**TASK BRIEF**
Could you reproduce, word for word, everything below from the line containing "blue donut [452,127,498,165]" down to the line containing "none -> yellow lemon [257,353,281,378]", with both of those lines included and no others?

**SUPPLIED INFORMATION**

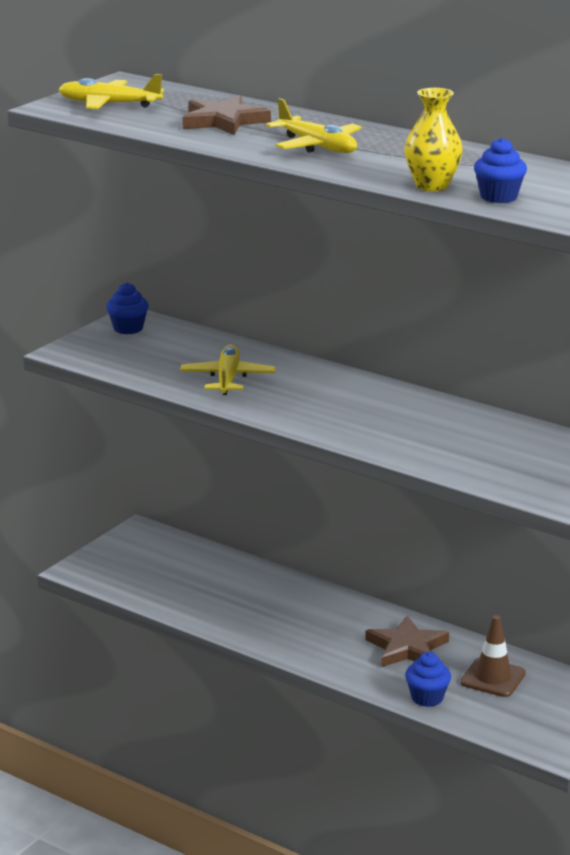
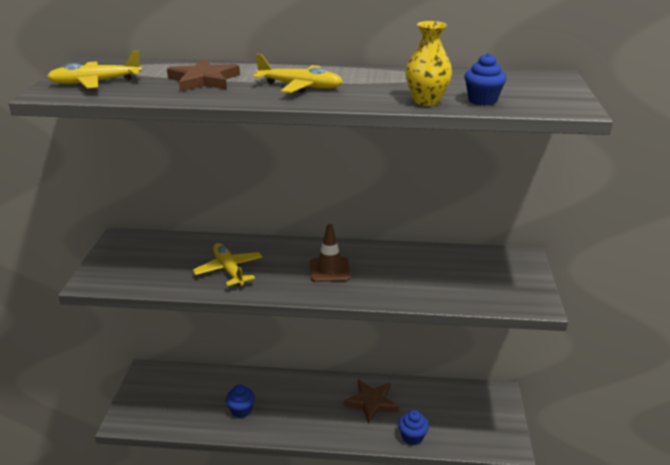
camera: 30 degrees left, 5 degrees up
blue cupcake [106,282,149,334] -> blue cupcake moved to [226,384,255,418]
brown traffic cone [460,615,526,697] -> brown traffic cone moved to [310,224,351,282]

--

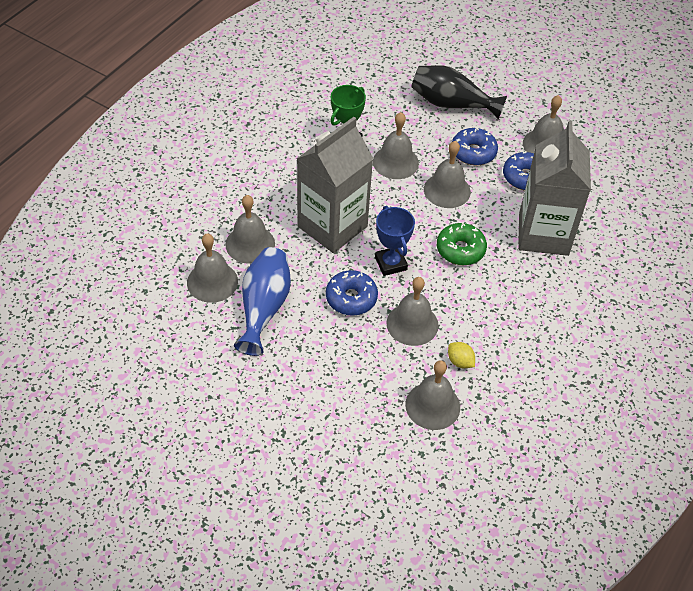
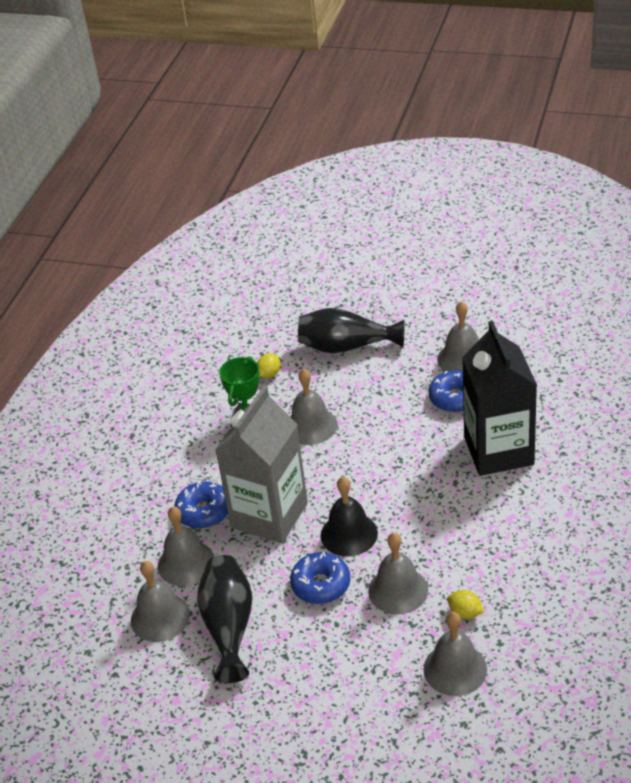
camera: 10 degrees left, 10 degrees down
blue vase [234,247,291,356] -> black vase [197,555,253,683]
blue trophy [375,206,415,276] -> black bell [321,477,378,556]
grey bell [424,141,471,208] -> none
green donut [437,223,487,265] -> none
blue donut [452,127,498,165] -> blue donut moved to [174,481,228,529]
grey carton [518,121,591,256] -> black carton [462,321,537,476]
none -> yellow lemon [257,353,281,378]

**COMPLETED TASK**
blue donut [452,127,498,165] -> blue donut moved to [174,481,228,529]
grey carton [518,121,591,256] -> black carton [462,321,537,476]
none -> yellow lemon [257,353,281,378]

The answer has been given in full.